WHAT TO PRODUCE – The lines to copy are those holding the string "VMID" in the entries below.

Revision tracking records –
↓↓↓

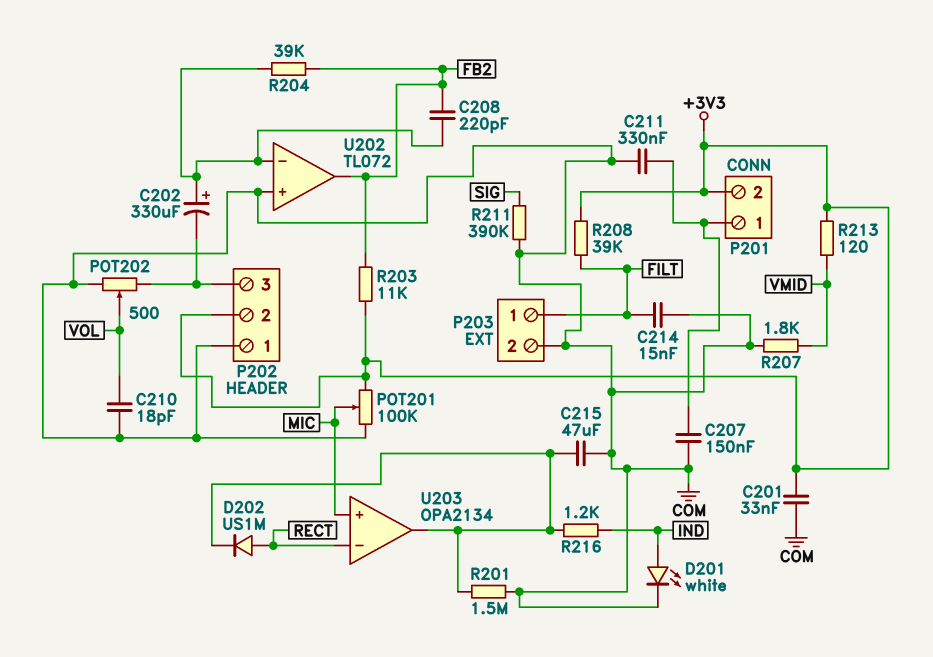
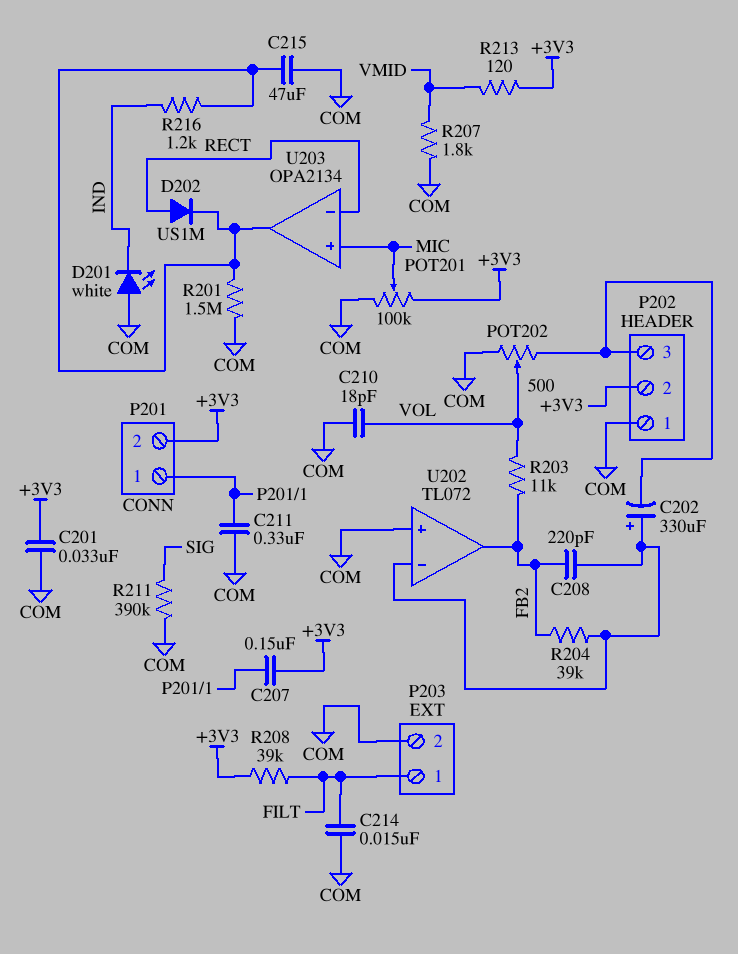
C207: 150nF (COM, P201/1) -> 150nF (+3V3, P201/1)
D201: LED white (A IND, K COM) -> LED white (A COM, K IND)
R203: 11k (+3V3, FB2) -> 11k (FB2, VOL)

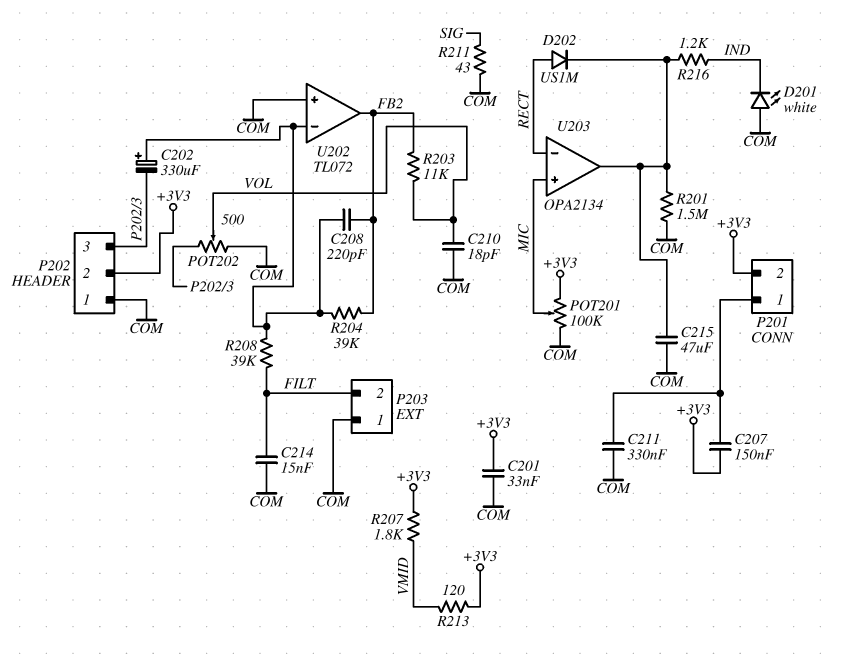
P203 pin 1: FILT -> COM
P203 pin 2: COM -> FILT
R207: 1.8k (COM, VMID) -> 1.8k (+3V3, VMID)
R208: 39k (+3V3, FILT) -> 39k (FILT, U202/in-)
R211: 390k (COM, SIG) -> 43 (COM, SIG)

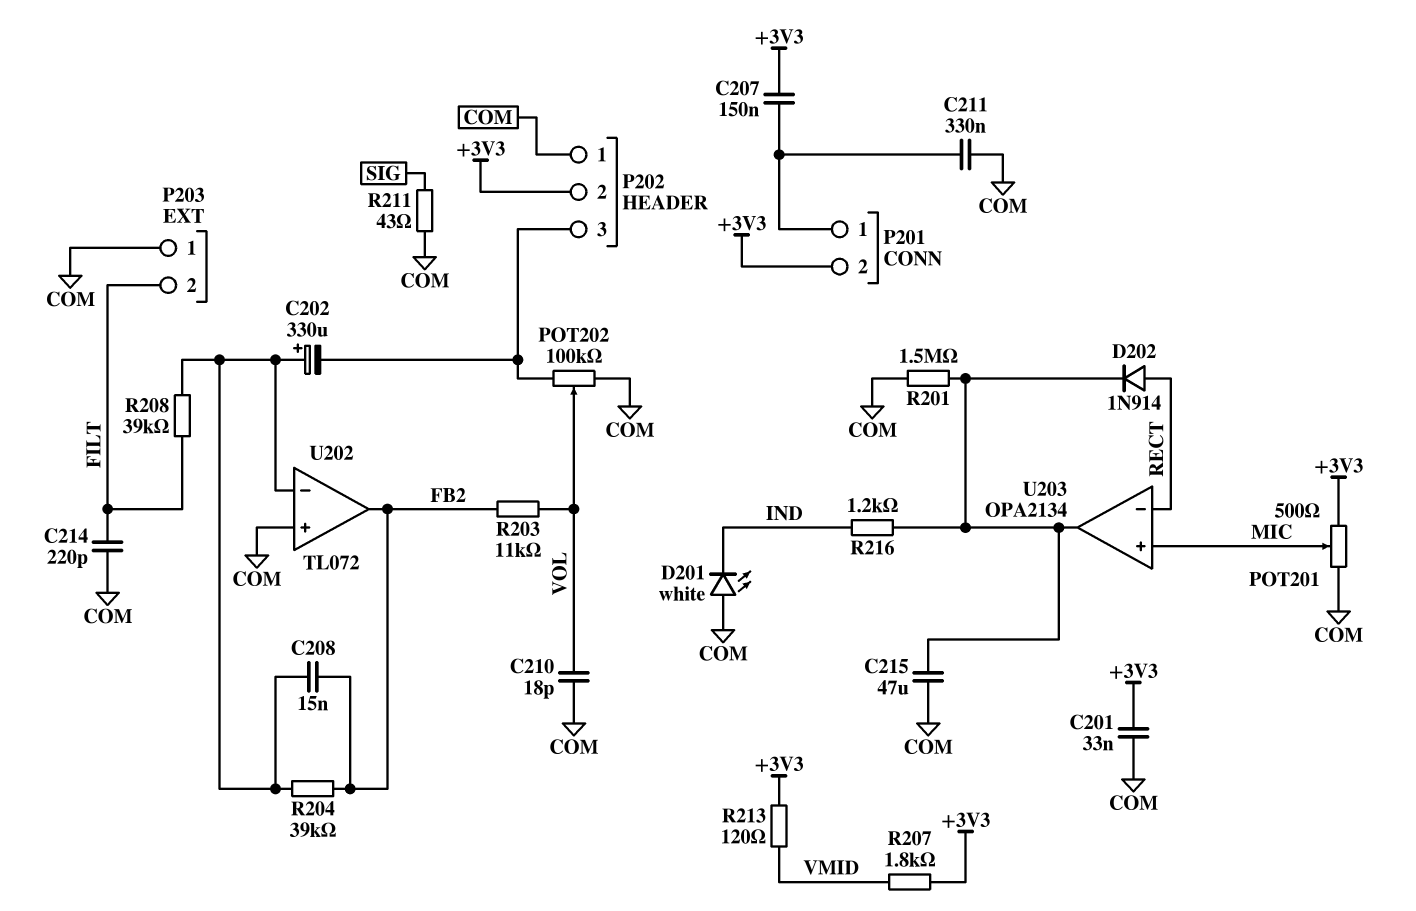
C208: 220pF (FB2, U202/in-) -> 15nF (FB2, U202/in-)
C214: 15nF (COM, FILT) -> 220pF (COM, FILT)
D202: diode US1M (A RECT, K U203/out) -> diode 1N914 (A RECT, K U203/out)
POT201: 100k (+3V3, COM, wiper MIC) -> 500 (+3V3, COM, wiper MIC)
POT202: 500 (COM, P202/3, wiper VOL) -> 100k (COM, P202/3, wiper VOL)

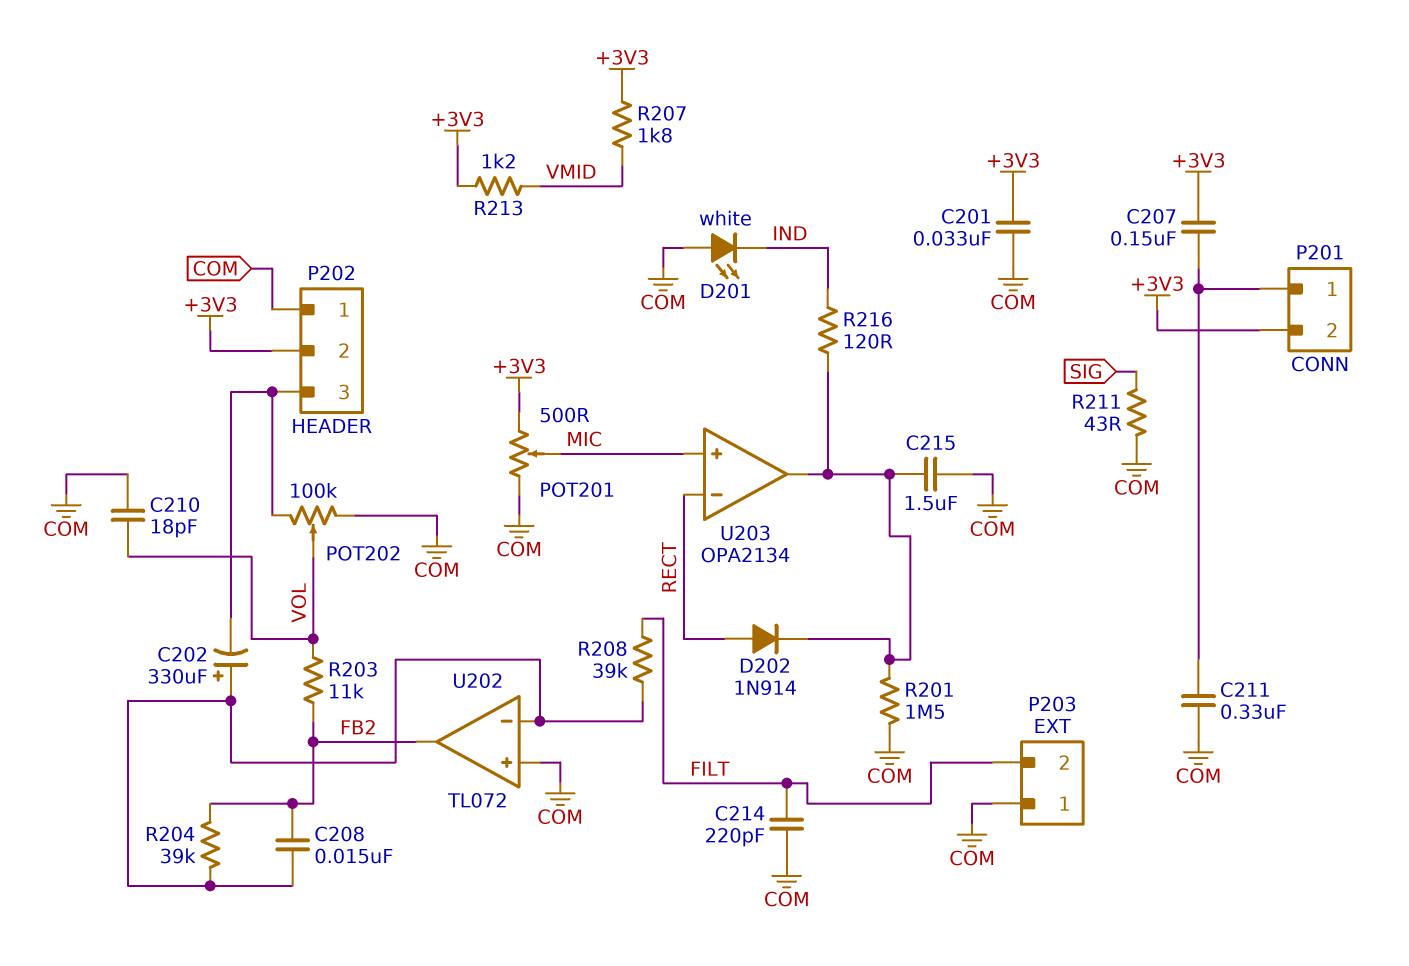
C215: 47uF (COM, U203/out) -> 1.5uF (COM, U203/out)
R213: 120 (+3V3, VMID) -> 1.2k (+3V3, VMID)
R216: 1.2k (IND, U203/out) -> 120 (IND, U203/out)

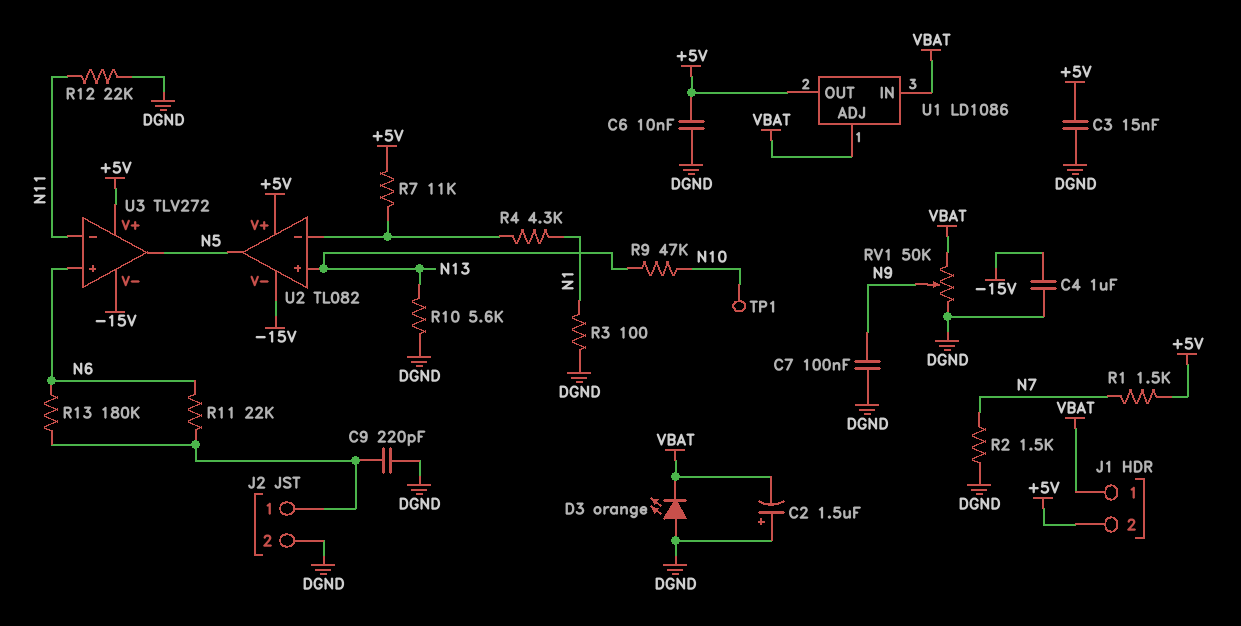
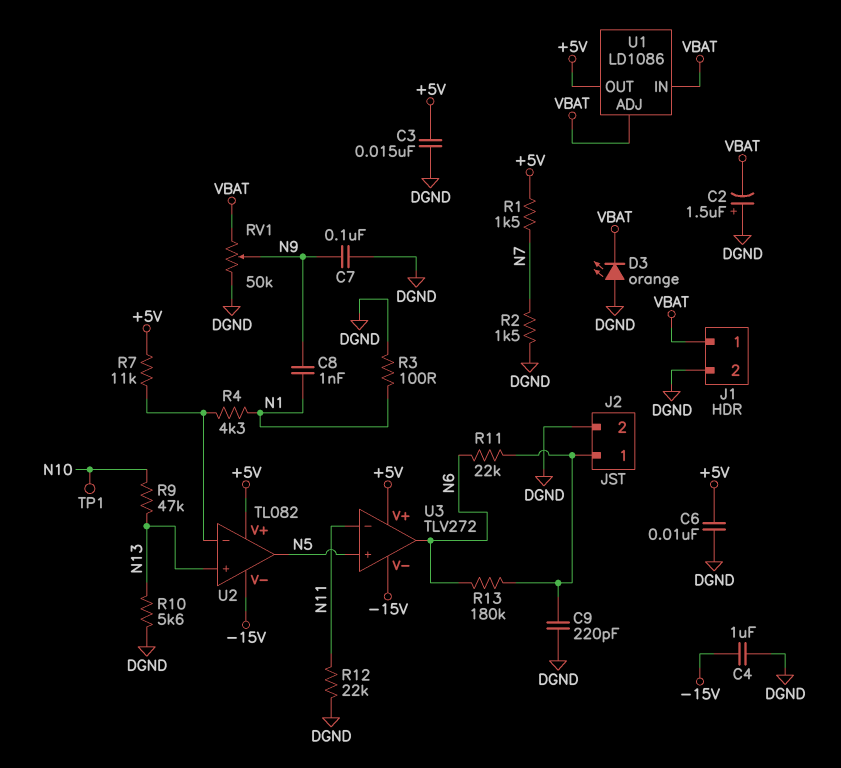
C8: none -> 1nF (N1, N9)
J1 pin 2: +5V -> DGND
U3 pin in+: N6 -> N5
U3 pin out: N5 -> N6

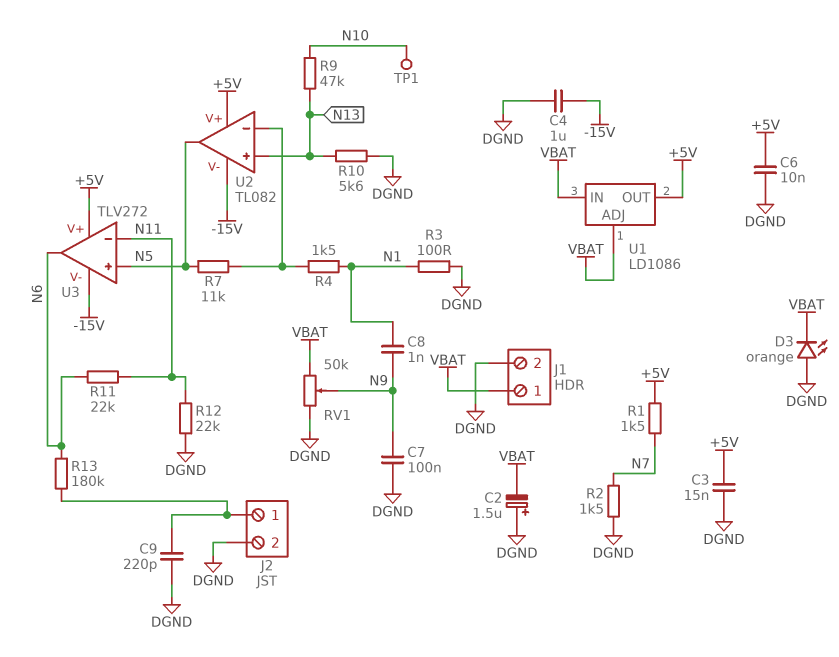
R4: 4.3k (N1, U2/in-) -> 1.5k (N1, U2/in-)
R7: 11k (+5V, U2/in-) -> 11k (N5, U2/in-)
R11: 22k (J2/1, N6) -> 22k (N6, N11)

↑↑↑

SOLVED EXERCISE –
R207: 1.8k (COM, VMID) -> 1.8k (+3V3, VMID)
R213: 120 (+3V3, VMID) -> 1.2k (+3V3, VMID)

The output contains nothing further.